• **YOUR TASK**
Could you transcribe each record below exactly as written, setting the pictures aside?

• **RECORDS TO USE**
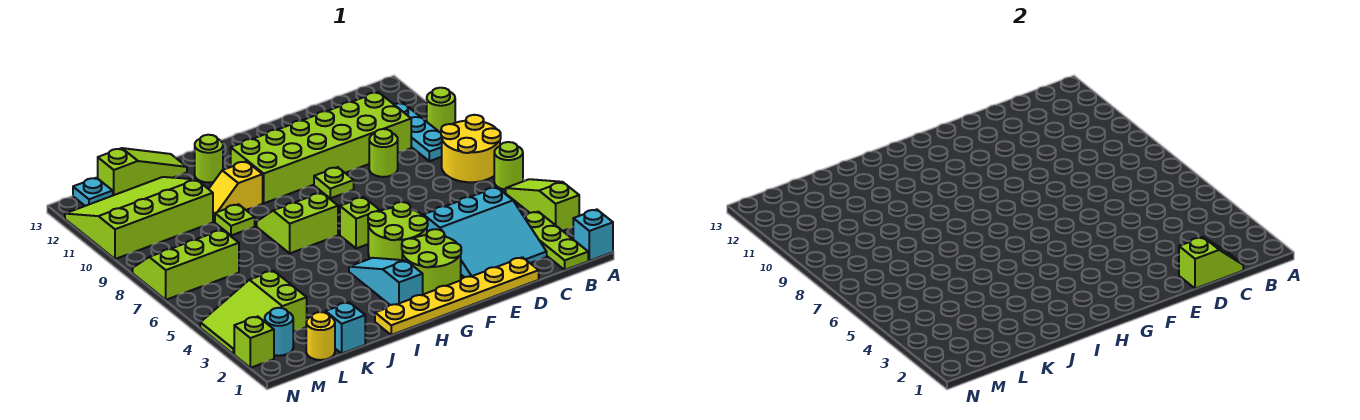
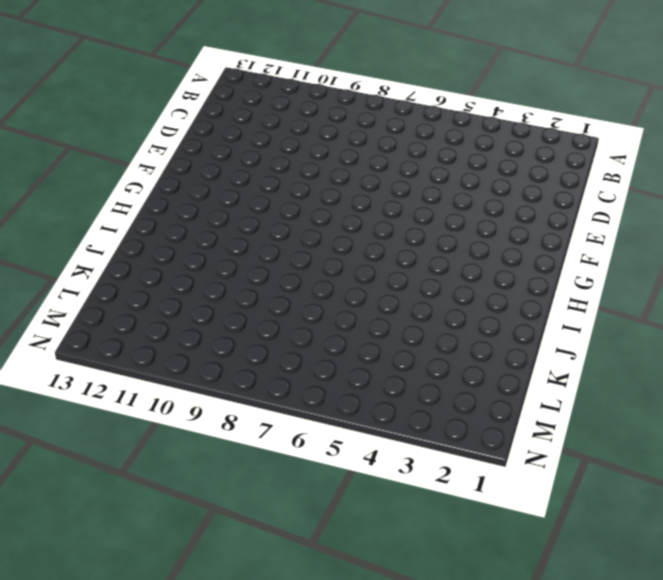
none -> cyan brick A1 level 1
none -> lime slope A3:A5 level 1 top 3
none -> lime round brick A6 level 1
none -> yellow round brick A7:B8 level 1

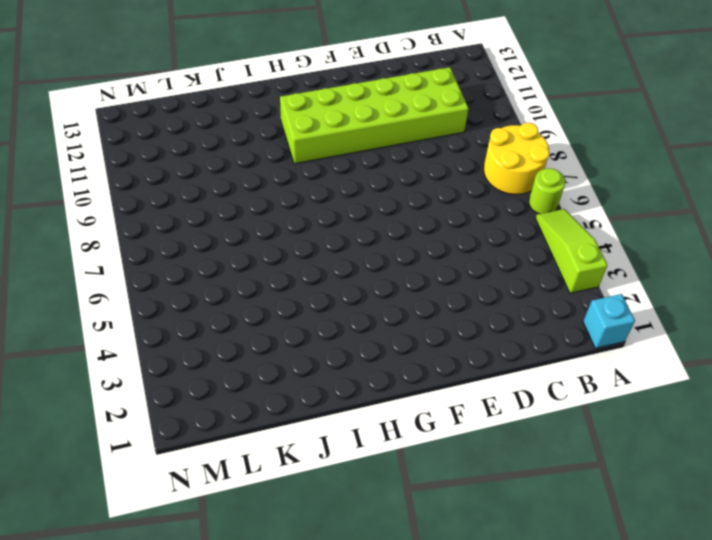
none -> lime round brick A10 level 1
none -> lime plate B1:B3 level 1
none -> cyan plate B9:B11 level 1
none -> cyan slope C2:E4 level 1 top 4

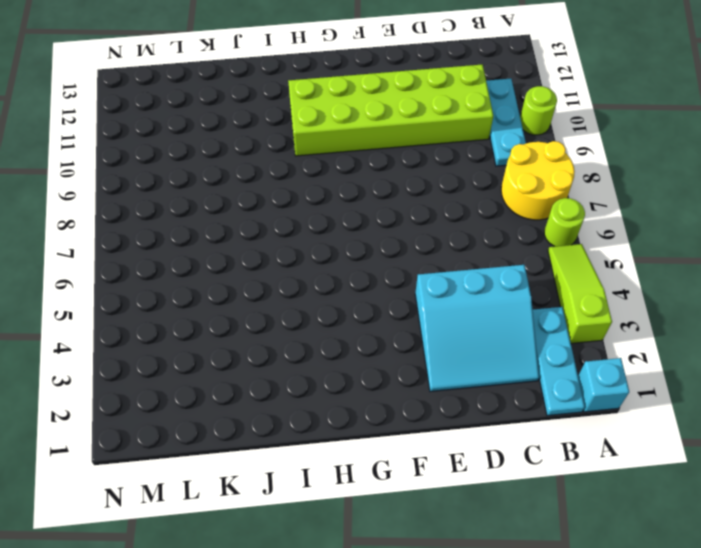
cyan plate B1:B3 level 1 -> lime plate B1:B3 level 1
none -> yellow plate D1:I1 level 1
none -> lime round brick D9 level 1
none -> lime round brick F2:G3 level 1
none -> lime round brick F4:G5 level 1

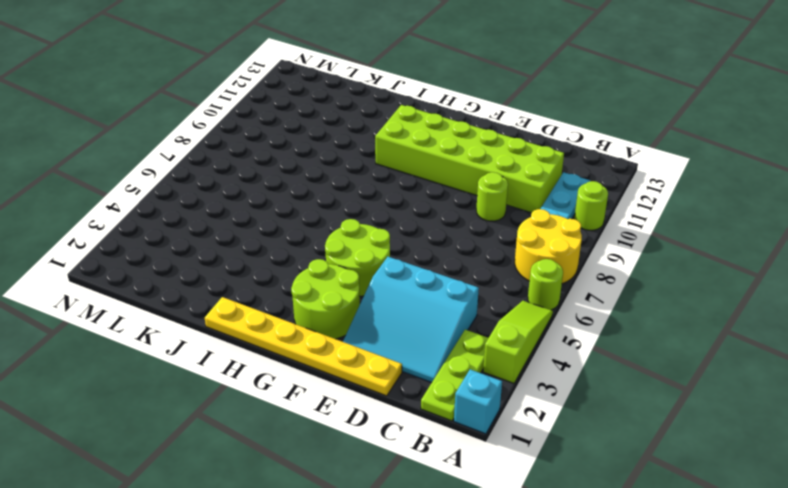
none -> lime plate F9 level 1
none -> lime brick G6 level 1
none -> cyan slope H2:H4 level 1 top 2
none -> lime slope H7:I8 level 1 top 7

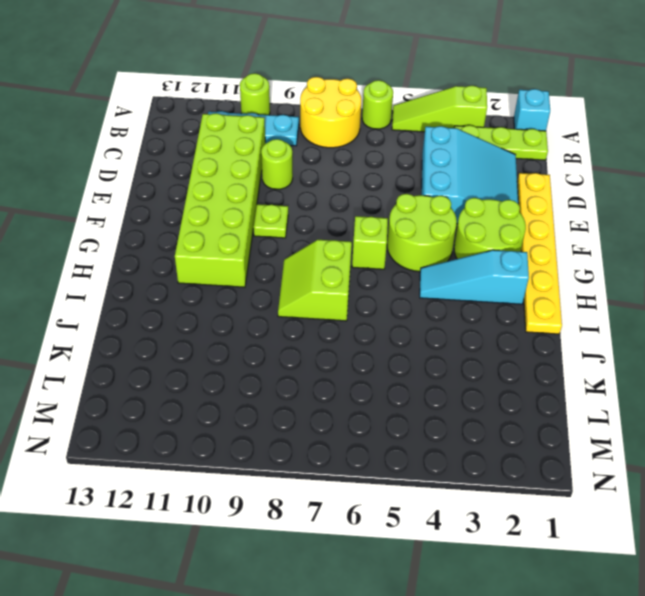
none -> yellow slope I10:J10 level 1 top I
none -> lime round brick I12 level 1
none -> lime plate J9 level 1
none -> lime slope J13:L13 level 1 top L

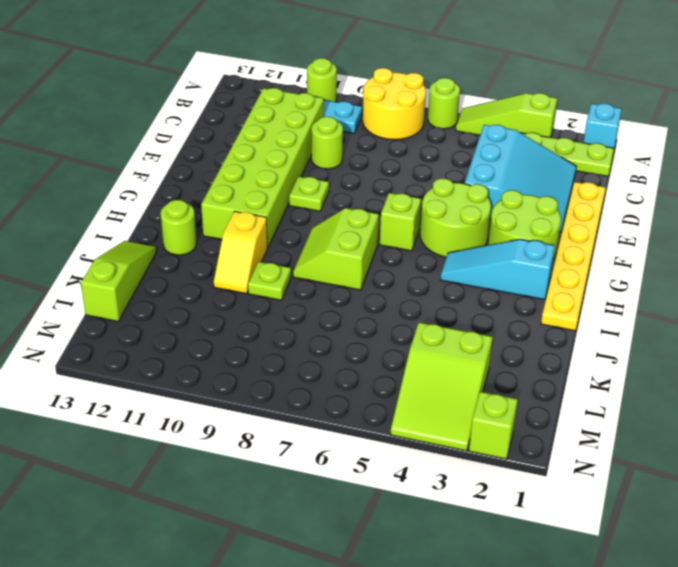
none -> cyan brick K1 level 1
none -> lime slope K10:N12 level 1 top 10
none -> yellow round brick L1 level 1
none -> lime slope L7:N8 level 1 top 7

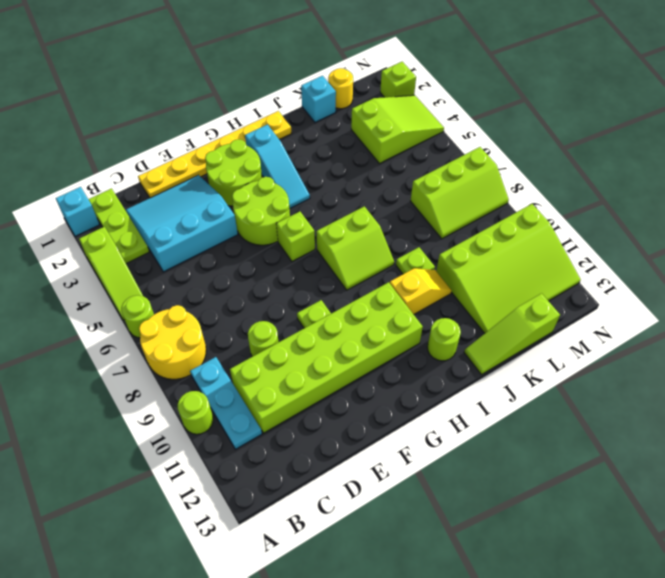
none -> cyan round brick M2 level 1
none -> cyan plate M13 level 1
none -> lime slope C1:D1 level 2 top D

• **COMPLETED EXERCISE**
none -> cyan brick A1 level 1
none -> lime slope A3:A5 level 1 top 3
none -> lime round brick A6 level 1
none -> yellow round brick A7:B8 level 1

none -> lime round brick A10 level 1
none -> lime plate B1:B3 level 1
none -> cyan plate B9:B11 level 1
none -> cyan slope C2:E4 level 1 top 4

cyan plate B1:B3 level 1 -> lime plate B1:B3 level 1
none -> yellow plate D1:I1 level 1
none -> lime round brick D9 level 1
none -> lime round brick F2:G3 level 1
none -> lime round brick F4:G5 level 1

none -> lime plate F9 level 1
none -> lime brick G6 level 1
none -> cyan slope H2:H4 level 1 top 2
none -> lime slope H7:I8 level 1 top 7

none -> yellow slope I10:J10 level 1 top I
none -> lime round brick I12 level 1
none -> lime plate J9 level 1
none -> lime slope J13:L13 level 1 top L

none -> cyan brick K1 level 1
none -> lime slope K10:N12 level 1 top 10
none -> yellow round brick L1 level 1
none -> lime slope L7:N8 level 1 top 7

none -> cyan round brick M2 level 1
none -> cyan plate M13 level 1
none -> lime slope C1:D1 level 2 top D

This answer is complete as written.